#### [What to work on]
Rewrite the lines from the one containing "XYK: 06:01 -> 06:00" through the end of the records, swapping "none" for "off" and changing nothing else. Leave the pictures out.

--- start of Supplied entries ---

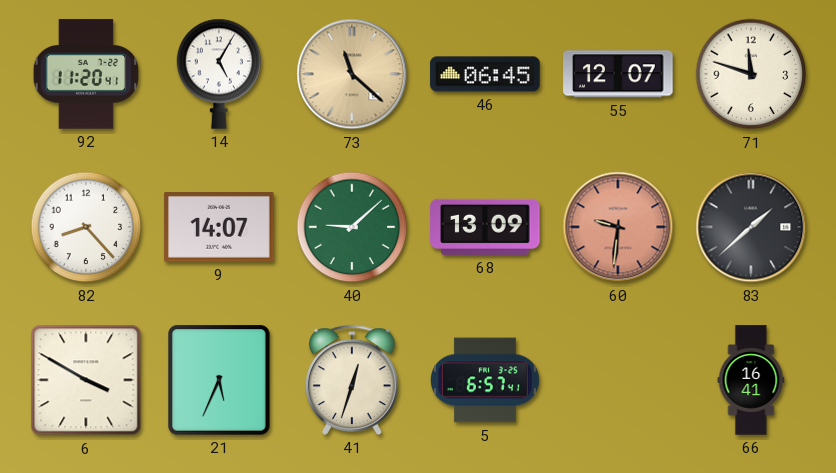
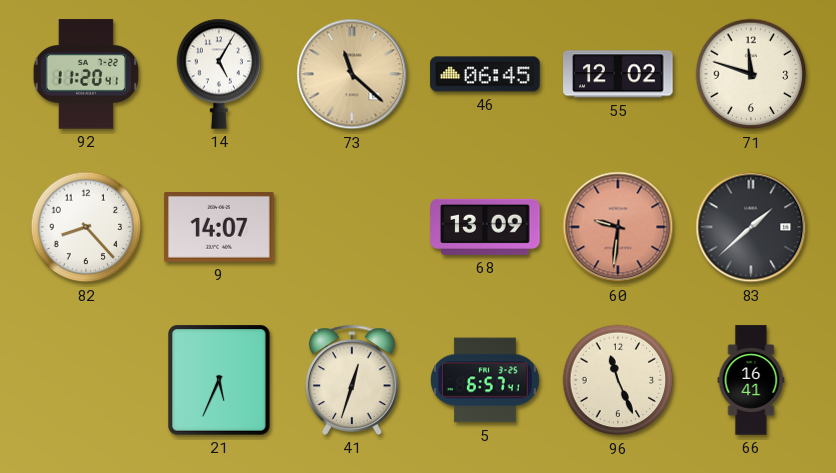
55: 12:07 -> 12:02
40: 9:08 -> none
6: 3:50 -> none
96: none -> 11:26
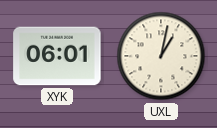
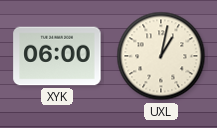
XYK: 06:01 -> 06:00
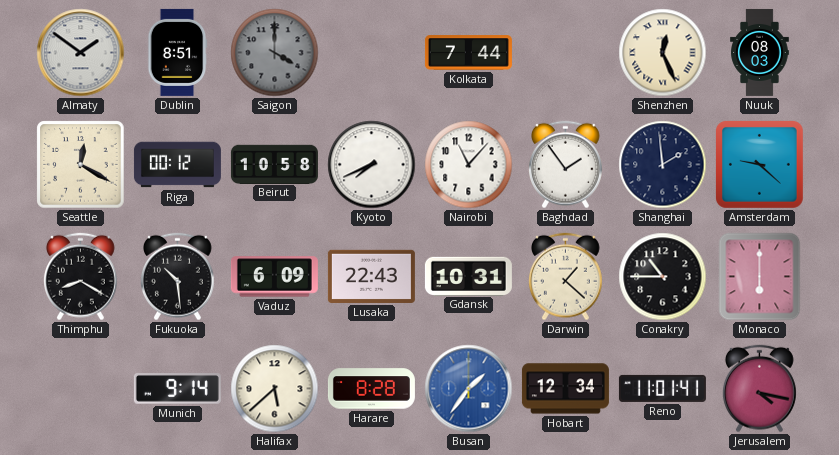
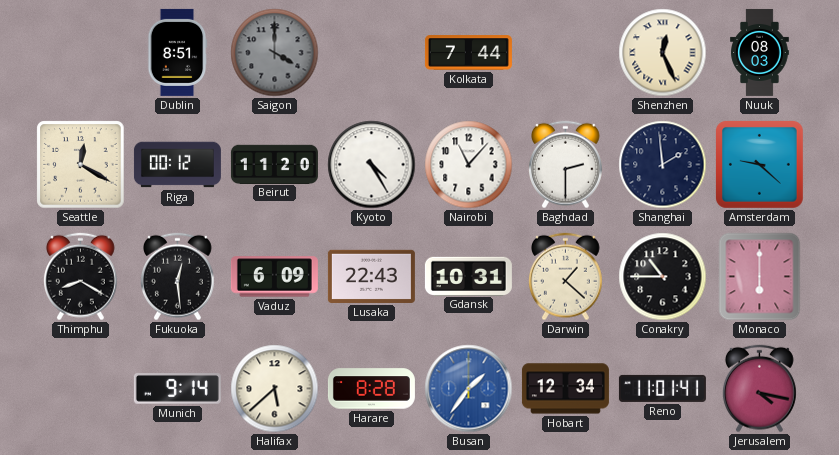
Almaty: 1:51 -> none
Beirut: 10:58 -> 11:20
Kyoto: 7:41 -> 4:25
Baghdad: 1:54 -> 2:30
Fukuoka: 10:29 -> 12:29
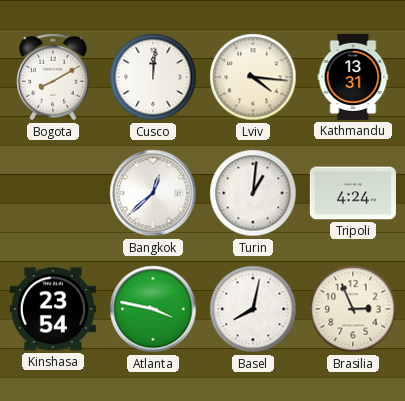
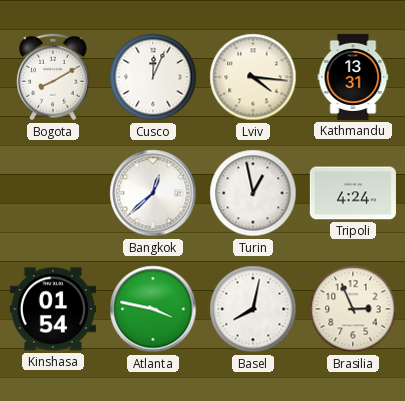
Cusco: 12:01 -> 12:04
Turin: 1:01 -> 12:58
Kinshasa: 23:54 -> 01:54
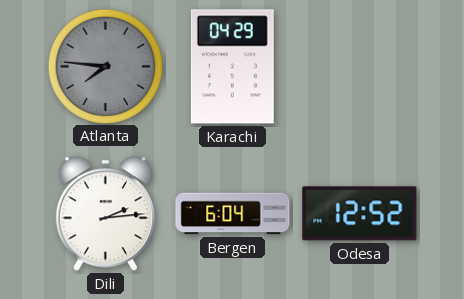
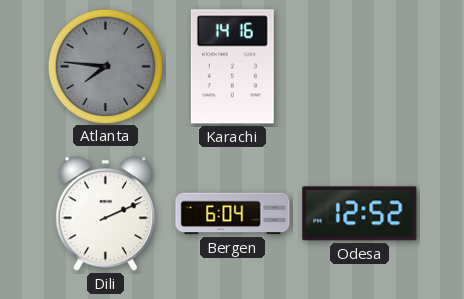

--- end of Supplied entries ---

#### [Output]
XYK: 06:01 -> 06:00
Almaty: 1:51 -> off
Beirut: 10:58 -> 11:20
Kyoto: 7:41 -> 4:25
Baghdad: 1:54 -> 2:30
Fukuoka: 10:29 -> 12:29
Cusco: 12:01 -> 12:04
Turin: 1:01 -> 12:58
Kinshasa: 23:54 -> 01:54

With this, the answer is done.